*RECORDS SHOWN*.

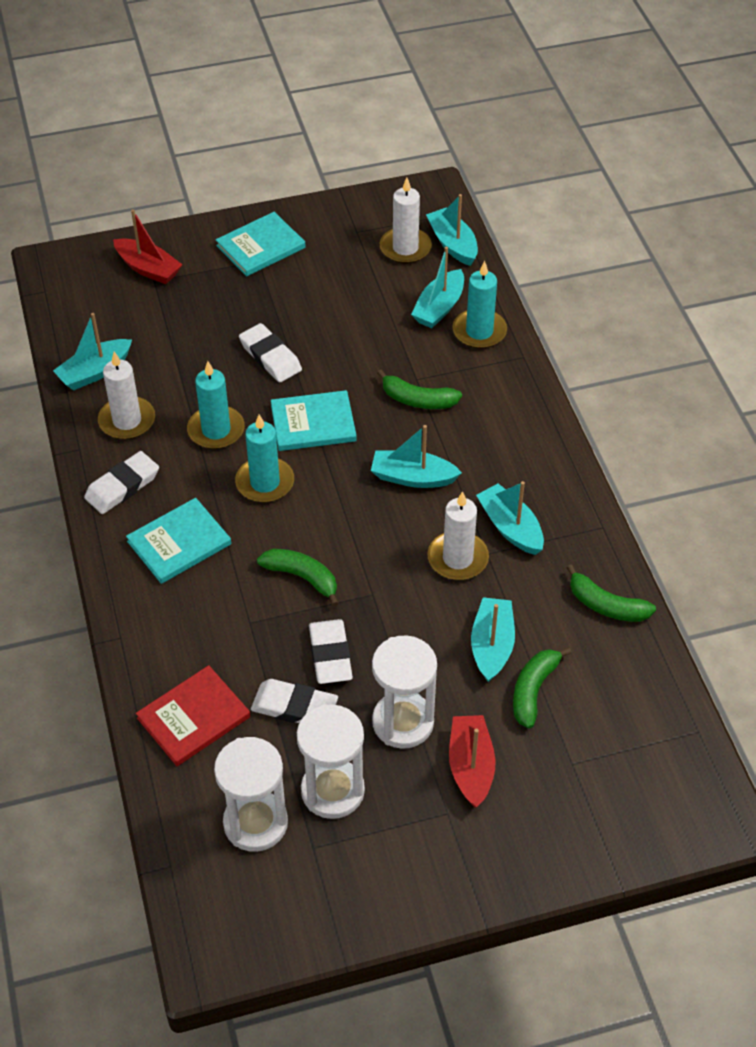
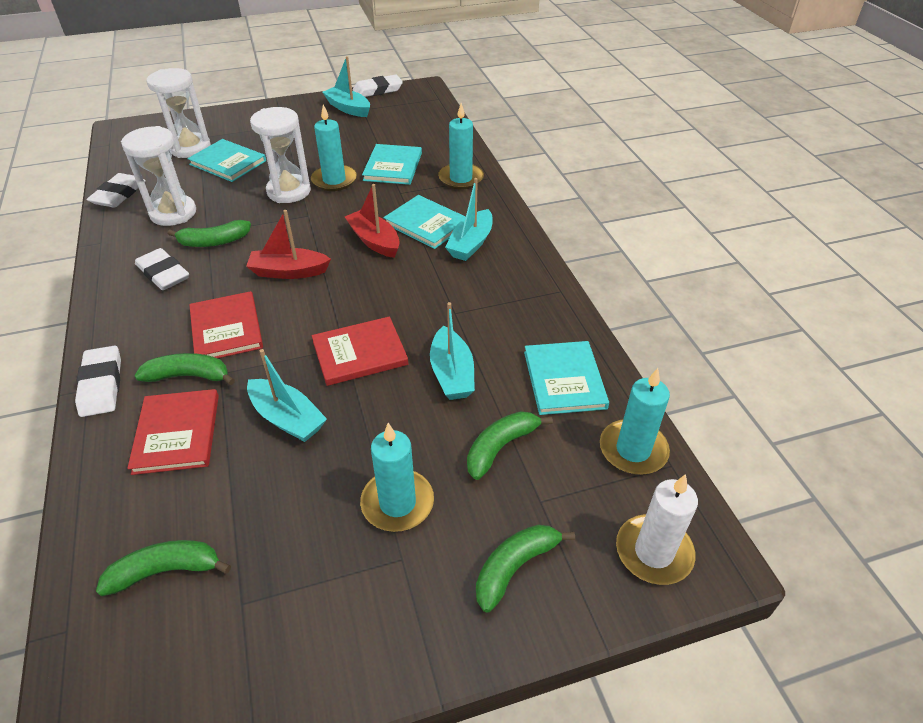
green banana: 4 -> 5
red book: 1 -> 3
turquoise boat: 6 -> 4
turquoise book: 3 -> 4
turquoise candle: 3 -> 4
white candle: 3 -> 1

*EXERCISE REQUIREMENTS*.
Please write out every record above exactly, but leave the pictures out.

*RESULT OF THIS TASK*.
green banana: 4 -> 5
red book: 1 -> 3
turquoise boat: 6 -> 4
turquoise book: 3 -> 4
turquoise candle: 3 -> 4
white candle: 3 -> 1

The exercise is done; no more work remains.